▸ TASK OBJECTIVE: Reproduce the data that follows in its entirety, character for character.

▸ RECORDED INFORMATION:
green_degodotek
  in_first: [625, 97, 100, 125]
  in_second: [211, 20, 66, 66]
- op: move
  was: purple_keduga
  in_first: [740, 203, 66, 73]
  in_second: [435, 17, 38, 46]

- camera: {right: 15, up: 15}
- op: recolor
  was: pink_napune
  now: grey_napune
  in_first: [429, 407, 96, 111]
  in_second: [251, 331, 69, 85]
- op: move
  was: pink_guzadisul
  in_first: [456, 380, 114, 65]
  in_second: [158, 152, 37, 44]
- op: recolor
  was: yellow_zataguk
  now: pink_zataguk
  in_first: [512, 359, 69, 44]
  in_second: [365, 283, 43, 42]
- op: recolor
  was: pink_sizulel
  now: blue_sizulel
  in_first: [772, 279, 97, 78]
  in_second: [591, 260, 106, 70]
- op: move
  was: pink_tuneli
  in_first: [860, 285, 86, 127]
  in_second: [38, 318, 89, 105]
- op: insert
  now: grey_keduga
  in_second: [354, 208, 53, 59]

▸ WRITTEN RESPONSE:
green_degodotek
  in_first: [625, 97, 100, 125]
  in_second: [211, 20, 66, 66]
- op: move
  was: purple_keduga
  in_first: [740, 203, 66, 73]
  in_second: [435, 17, 38, 46]

- camera: {right: 15, up: 15}
- op: recolor
  was: pink_napune
  now: grey_napune
  in_first: [429, 407, 96, 111]
  in_second: [251, 331, 69, 85]
- op: move
  was: pink_guzadisul
  in_first: [456, 380, 114, 65]
  in_second: [158, 152, 37, 44]
- op: recolor
  was: yellow_zataguk
  now: pink_zataguk
  in_first: [512, 359, 69, 44]
  in_second: [365, 283, 43, 42]
- op: recolor
  was: pink_sizulel
  now: blue_sizulel
  in_first: [772, 279, 97, 78]
  in_second: [591, 260, 106, 70]
- op: move
  was: pink_tuneli
  in_first: [860, 285, 86, 127]
  in_second: [38, 318, 89, 105]
- op: insert
  now: grey_keduga
  in_second: [354, 208, 53, 59]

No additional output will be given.